PROVIDED MATERIAL =>
..........

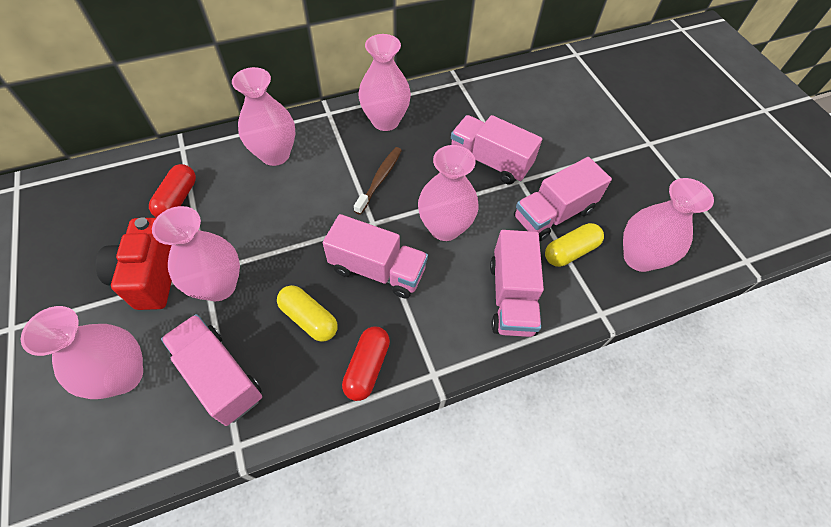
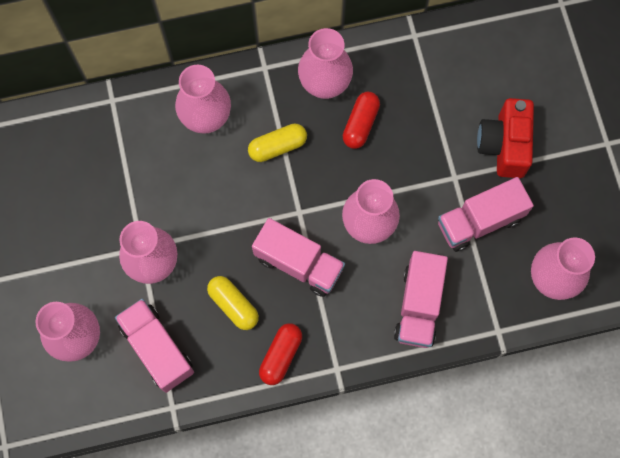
camera: 10 degrees right, 15 degrees up
(151, 276) = (93, 246): red camera -> red camera (504, 145)
(177, 199) = (111, 164): red capsule -> red capsule (360, 124)
(379, 180) = (310, 161): brown toothbrush -> none
(490, 161) = (428, 150): pink truck -> none
(570, 251) = (486, 264): yellow capsule -> yellow capsule (277, 146)

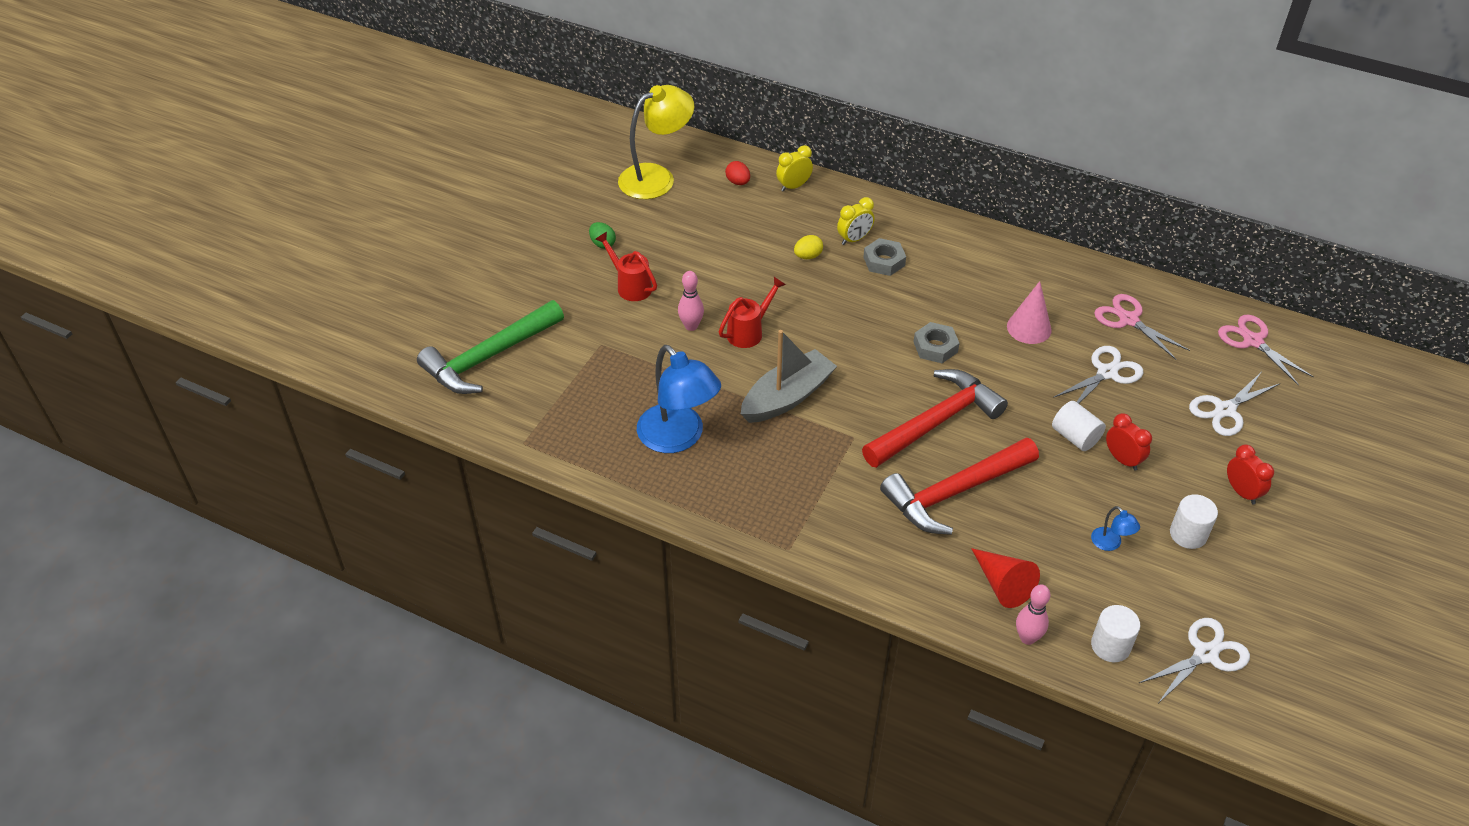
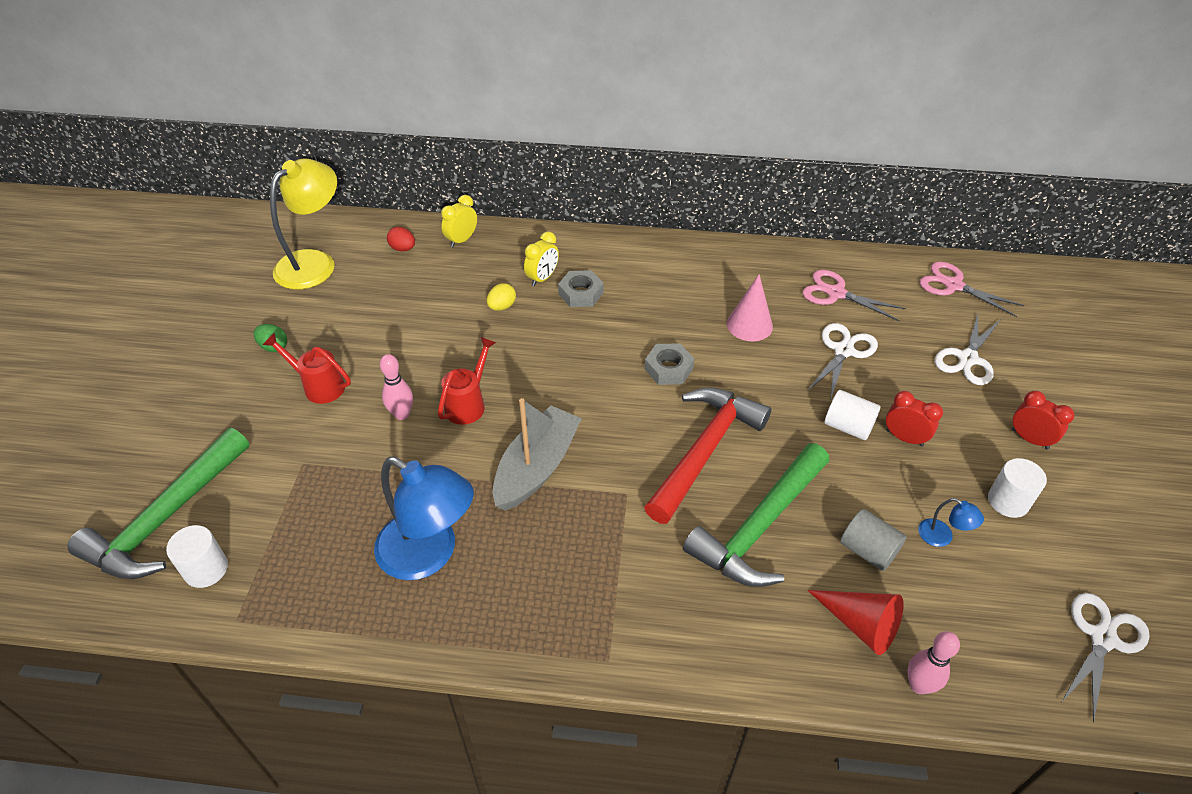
camera: 20 degrees left, 0 degrees up
(954, 492) = (759, 527): red hammer -> green hammer
(1039, 535) = (868, 550): none -> grey cylinder
(1110, 646) = (1006, 663): white cylinder -> white cylinder (206, 569)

..........

ASSIGNMENT =>
In the answer, retype exactly and only the lines from the one holding "(490, 161) = (428, 150): pink truck -> none" through the end of the listing, keeping both ends and dropping every picture.

RESULT =>
(490, 161) = (428, 150): pink truck -> none
(570, 251) = (486, 264): yellow capsule -> yellow capsule (277, 146)

camera: 20 degrees left, 0 degrees up
(954, 492) = (759, 527): red hammer -> green hammer
(1039, 535) = (868, 550): none -> grey cylinder
(1110, 646) = (1006, 663): white cylinder -> white cylinder (206, 569)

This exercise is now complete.